◆ Set task: Reproduce every one of the items below word for word, keeping each line unchanged.

Source records:
..............................

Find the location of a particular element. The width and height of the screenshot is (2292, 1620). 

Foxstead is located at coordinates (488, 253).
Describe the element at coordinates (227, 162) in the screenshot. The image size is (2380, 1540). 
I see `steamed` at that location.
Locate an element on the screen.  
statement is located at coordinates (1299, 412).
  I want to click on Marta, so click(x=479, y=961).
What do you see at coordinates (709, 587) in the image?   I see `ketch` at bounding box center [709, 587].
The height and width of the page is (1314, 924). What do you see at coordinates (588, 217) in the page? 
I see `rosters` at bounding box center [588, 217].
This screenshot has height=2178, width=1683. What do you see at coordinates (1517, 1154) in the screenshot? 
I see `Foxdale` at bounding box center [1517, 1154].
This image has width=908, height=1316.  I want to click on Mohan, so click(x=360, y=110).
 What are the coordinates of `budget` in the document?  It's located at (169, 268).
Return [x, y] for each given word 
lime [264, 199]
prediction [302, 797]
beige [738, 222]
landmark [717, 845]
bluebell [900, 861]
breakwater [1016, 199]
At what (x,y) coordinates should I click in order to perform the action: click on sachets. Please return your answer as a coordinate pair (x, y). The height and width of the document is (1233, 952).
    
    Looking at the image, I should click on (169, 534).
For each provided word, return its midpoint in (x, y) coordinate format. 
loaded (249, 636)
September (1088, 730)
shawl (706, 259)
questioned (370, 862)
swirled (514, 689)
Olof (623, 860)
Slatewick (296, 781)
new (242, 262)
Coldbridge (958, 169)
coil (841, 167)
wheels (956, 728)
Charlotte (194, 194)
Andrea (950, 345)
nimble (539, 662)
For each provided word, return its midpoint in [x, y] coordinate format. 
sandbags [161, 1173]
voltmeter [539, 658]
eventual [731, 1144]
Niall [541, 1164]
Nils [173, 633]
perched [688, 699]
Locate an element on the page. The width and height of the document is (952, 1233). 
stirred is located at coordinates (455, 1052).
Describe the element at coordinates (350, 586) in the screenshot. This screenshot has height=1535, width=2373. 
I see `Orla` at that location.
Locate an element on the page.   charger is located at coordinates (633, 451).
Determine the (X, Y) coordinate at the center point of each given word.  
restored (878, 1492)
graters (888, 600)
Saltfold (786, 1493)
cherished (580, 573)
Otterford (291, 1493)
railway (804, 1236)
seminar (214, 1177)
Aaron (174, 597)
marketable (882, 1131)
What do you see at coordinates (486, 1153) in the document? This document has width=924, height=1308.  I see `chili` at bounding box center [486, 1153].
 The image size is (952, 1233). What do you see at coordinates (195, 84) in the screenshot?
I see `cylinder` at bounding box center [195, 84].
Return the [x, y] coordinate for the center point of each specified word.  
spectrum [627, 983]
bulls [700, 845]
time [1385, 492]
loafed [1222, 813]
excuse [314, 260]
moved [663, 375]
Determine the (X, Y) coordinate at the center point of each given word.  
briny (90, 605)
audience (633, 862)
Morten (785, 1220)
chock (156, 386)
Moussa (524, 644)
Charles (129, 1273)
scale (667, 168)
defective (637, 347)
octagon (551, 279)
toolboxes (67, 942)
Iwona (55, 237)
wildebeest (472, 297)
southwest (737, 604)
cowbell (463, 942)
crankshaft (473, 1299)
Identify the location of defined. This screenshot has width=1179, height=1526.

..............................

◆ Solution to this exercise:
Find the location of a particular element. The width and height of the screenshot is (2292, 1620). 

Foxstead is located at coordinates (488, 253).
Describe the element at coordinates (227, 162) in the screenshot. The image size is (2380, 1540). 
I see `steamed` at that location.
Locate an element on the screen.  
statement is located at coordinates (1299, 412).
  I want to click on Marta, so click(x=479, y=961).
What do you see at coordinates (709, 587) in the image?   I see `ketch` at bounding box center [709, 587].
The height and width of the page is (1314, 924). What do you see at coordinates (588, 217) in the page? 
I see `rosters` at bounding box center [588, 217].
This screenshot has height=2178, width=1683. What do you see at coordinates (1517, 1154) in the screenshot? 
I see `Foxdale` at bounding box center [1517, 1154].
This image has width=908, height=1316.  I want to click on Mohan, so click(x=360, y=110).
 What are the coordinates of `budget` in the document?  It's located at (169, 268).
Return [x, y] for each given word 
lime [264, 199]
prediction [302, 797]
beige [738, 222]
landmark [717, 845]
bluebell [900, 861]
breakwater [1016, 199]
At what (x,y) coordinates should I click in order to perform the action: click on sachets. Please return your answer as a coordinate pair (x, y). The height and width of the document is (1233, 952).
    
    Looking at the image, I should click on (169, 534).
For each provided word, return its midpoint in (x, y) coordinate format. 
loaded (249, 636)
September (1088, 730)
shawl (706, 259)
questioned (370, 862)
swirled (514, 689)
Olof (623, 860)
Slatewick (296, 781)
new (242, 262)
Coldbridge (958, 169)
coil (841, 167)
wheels (956, 728)
Charlotte (194, 194)
Andrea (950, 345)
nimble (539, 662)
For each provided word, return its midpoint in [x, y] coordinate format. 
sandbags [161, 1173]
voltmeter [539, 658]
eventual [731, 1144]
Niall [541, 1164]
Nils [173, 633]
perched [688, 699]
Locate an element on the page. The width and height of the document is (952, 1233). 
stirred is located at coordinates (455, 1052).
Describe the element at coordinates (350, 586) in the screenshot. This screenshot has height=1535, width=2373. 
I see `Orla` at that location.
Locate an element on the page.   charger is located at coordinates (633, 451).
Determine the (X, Y) coordinate at the center point of each given word.  
restored (878, 1492)
graters (888, 600)
Saltfold (786, 1493)
cherished (580, 573)
Otterford (291, 1493)
railway (804, 1236)
seminar (214, 1177)
Aaron (174, 597)
marketable (882, 1131)
What do you see at coordinates (486, 1153) in the document? This document has width=924, height=1308.  I see `chili` at bounding box center [486, 1153].
 The image size is (952, 1233). What do you see at coordinates (195, 84) in the screenshot?
I see `cylinder` at bounding box center [195, 84].
Return the [x, y] coordinate for the center point of each specified word.  
spectrum [627, 983]
bulls [700, 845]
time [1385, 492]
loafed [1222, 813]
excuse [314, 260]
moved [663, 375]
Determine the (X, Y) coordinate at the center point of each given word.  
briny (90, 605)
audience (633, 862)
Morten (785, 1220)
chock (156, 386)
Moussa (524, 644)
Charles (129, 1273)
scale (667, 168)
defective (637, 347)
octagon (551, 279)
toolboxes (67, 942)
Iwona (55, 237)
wildebeest (472, 297)
southwest (737, 604)
cowbell (463, 942)
crankshaft (473, 1299)
Identify the location of defined. This screenshot has width=1179, height=1526.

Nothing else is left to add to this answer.